■ DATA TO EXAMINE ■
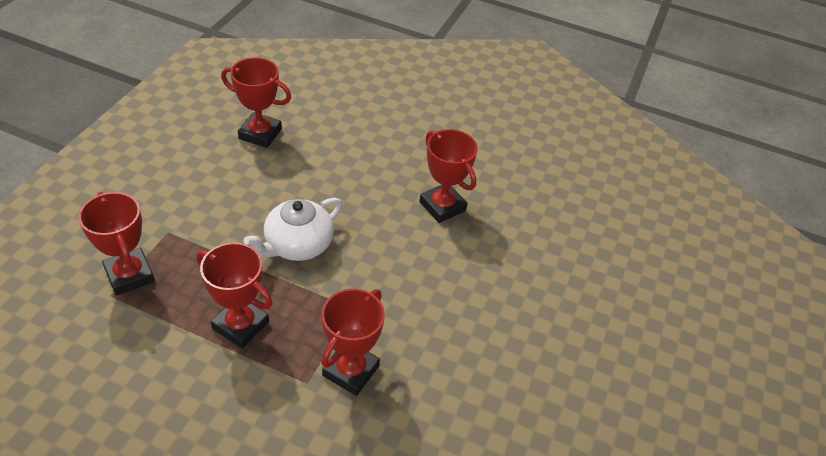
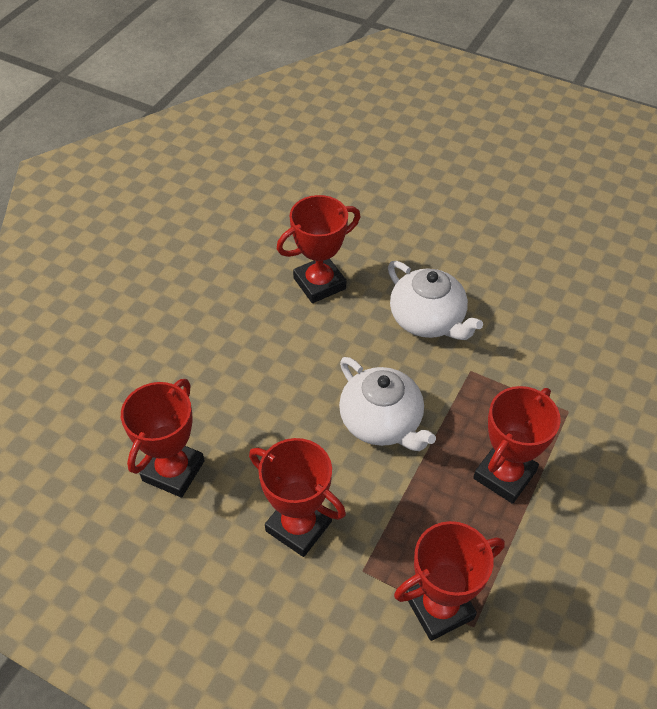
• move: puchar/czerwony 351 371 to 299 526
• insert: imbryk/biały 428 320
...
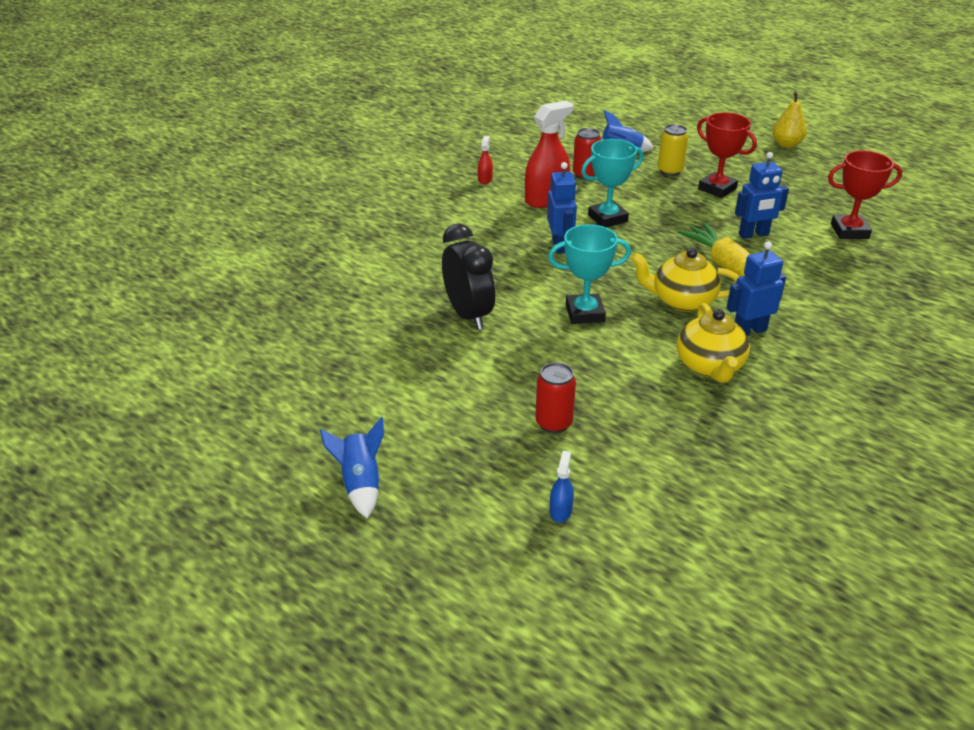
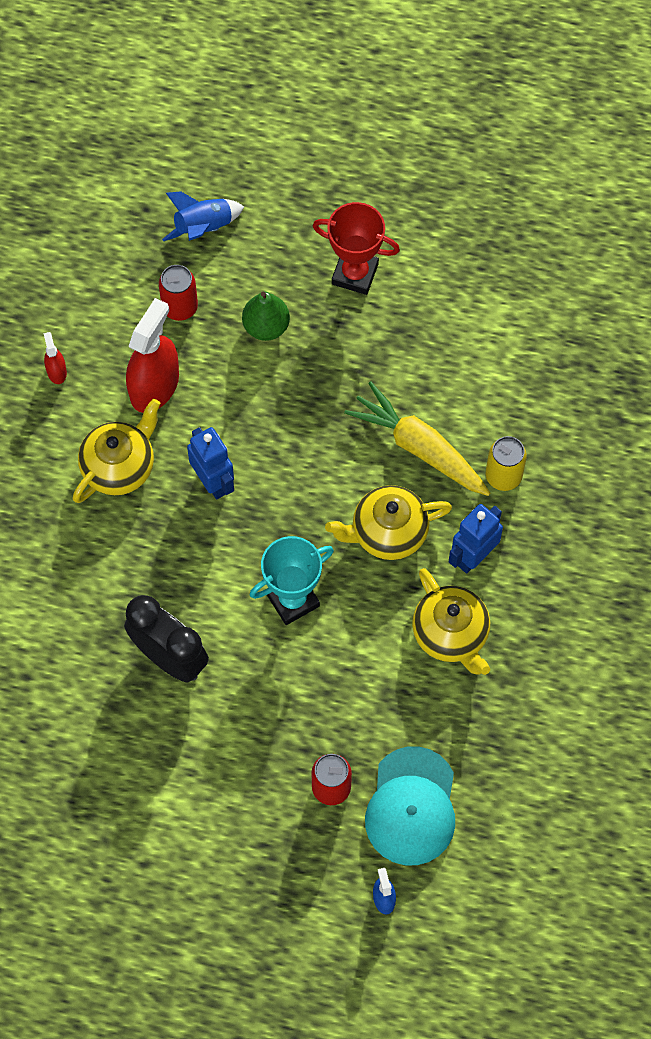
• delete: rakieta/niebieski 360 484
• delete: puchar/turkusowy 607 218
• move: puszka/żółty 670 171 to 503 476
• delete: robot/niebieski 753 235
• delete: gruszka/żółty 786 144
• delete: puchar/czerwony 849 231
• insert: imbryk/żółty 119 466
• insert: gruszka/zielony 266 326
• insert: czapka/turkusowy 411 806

■ TASK GOAL ■
Count how many lines of the entries contain the word "czerwony"; only the number should appear in the reply.

■ FINISHED EXERCISE ■
2